• _WORK TO BE COMPLETED_
A verbatim reprint of the records below is what this exercise asks for.

┄┄┄┄┄┄

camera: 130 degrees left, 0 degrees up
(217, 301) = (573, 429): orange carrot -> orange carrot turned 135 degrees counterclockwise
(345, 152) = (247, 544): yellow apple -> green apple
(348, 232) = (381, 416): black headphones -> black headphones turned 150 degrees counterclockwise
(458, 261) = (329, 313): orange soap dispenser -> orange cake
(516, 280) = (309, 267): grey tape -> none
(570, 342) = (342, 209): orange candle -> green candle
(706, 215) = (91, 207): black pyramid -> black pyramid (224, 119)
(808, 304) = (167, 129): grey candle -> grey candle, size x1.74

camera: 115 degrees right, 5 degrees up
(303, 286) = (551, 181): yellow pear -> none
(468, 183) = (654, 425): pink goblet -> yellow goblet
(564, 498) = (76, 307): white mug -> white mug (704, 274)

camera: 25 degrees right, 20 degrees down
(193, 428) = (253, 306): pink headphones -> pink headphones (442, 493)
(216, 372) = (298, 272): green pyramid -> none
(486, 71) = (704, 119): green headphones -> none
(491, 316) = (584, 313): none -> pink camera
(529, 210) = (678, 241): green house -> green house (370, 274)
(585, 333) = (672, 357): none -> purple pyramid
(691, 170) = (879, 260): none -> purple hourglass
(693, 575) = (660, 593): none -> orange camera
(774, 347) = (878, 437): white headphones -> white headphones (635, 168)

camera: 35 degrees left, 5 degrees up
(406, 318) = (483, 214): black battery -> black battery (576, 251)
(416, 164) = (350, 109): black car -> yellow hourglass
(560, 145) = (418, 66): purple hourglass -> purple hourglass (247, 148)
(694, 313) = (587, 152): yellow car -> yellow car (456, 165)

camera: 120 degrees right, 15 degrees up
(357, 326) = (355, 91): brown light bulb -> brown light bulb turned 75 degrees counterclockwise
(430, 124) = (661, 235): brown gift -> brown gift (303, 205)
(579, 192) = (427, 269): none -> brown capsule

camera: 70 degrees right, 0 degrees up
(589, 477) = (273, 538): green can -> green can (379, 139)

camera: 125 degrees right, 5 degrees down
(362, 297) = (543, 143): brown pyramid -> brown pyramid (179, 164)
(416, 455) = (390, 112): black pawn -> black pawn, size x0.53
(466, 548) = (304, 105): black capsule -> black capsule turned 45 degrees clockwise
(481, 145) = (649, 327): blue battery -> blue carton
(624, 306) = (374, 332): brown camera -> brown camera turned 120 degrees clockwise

┄┄┄┄┄┄

• _RESPONSE BELOW_
camera: 130 degrees left, 0 degrees up
(217, 301) = (573, 429): orange carrot -> orange carrot turned 135 degrees counterclockwise
(345, 152) = (247, 544): yellow apple -> green apple
(348, 232) = (381, 416): black headphones -> black headphones turned 150 degrees counterclockwise
(458, 261) = (329, 313): orange soap dispenser -> orange cake
(516, 280) = (309, 267): grey tape -> none
(570, 342) = (342, 209): orange candle -> green candle
(706, 215) = (91, 207): black pyramid -> black pyramid (224, 119)
(808, 304) = (167, 129): grey candle -> grey candle, size x1.74

camera: 115 degrees right, 5 degrees up
(303, 286) = (551, 181): yellow pear -> none
(468, 183) = (654, 425): pink goblet -> yellow goblet
(564, 498) = (76, 307): white mug -> white mug (704, 274)

camera: 25 degrees right, 20 degrees down
(193, 428) = (253, 306): pink headphones -> pink headphones (442, 493)
(216, 372) = (298, 272): green pyramid -> none
(486, 71) = (704, 119): green headphones -> none
(491, 316) = (584, 313): none -> pink camera
(529, 210) = (678, 241): green house -> green house (370, 274)
(585, 333) = (672, 357): none -> purple pyramid
(691, 170) = (879, 260): none -> purple hourglass
(693, 575) = (660, 593): none -> orange camera
(774, 347) = (878, 437): white headphones -> white headphones (635, 168)

camera: 35 degrees left, 5 degrees up
(406, 318) = (483, 214): black battery -> black battery (576, 251)
(416, 164) = (350, 109): black car -> yellow hourglass
(560, 145) = (418, 66): purple hourglass -> purple hourglass (247, 148)
(694, 313) = (587, 152): yellow car -> yellow car (456, 165)

camera: 120 degrees right, 15 degrees up
(357, 326) = (355, 91): brown light bulb -> brown light bulb turned 75 degrees counterclockwise
(430, 124) = (661, 235): brown gift -> brown gift (303, 205)
(579, 192) = (427, 269): none -> brown capsule

camera: 70 degrees right, 0 degrees up
(589, 477) = (273, 538): green can -> green can (379, 139)

camera: 125 degrees right, 5 degrees down
(362, 297) = (543, 143): brown pyramid -> brown pyramid (179, 164)
(416, 455) = (390, 112): black pawn -> black pawn, size x0.53
(466, 548) = (304, 105): black capsule -> black capsule turned 45 degrees clockwise
(481, 145) = (649, 327): blue battery -> blue carton
(624, 306) = (374, 332): brown camera -> brown camera turned 120 degrees clockwise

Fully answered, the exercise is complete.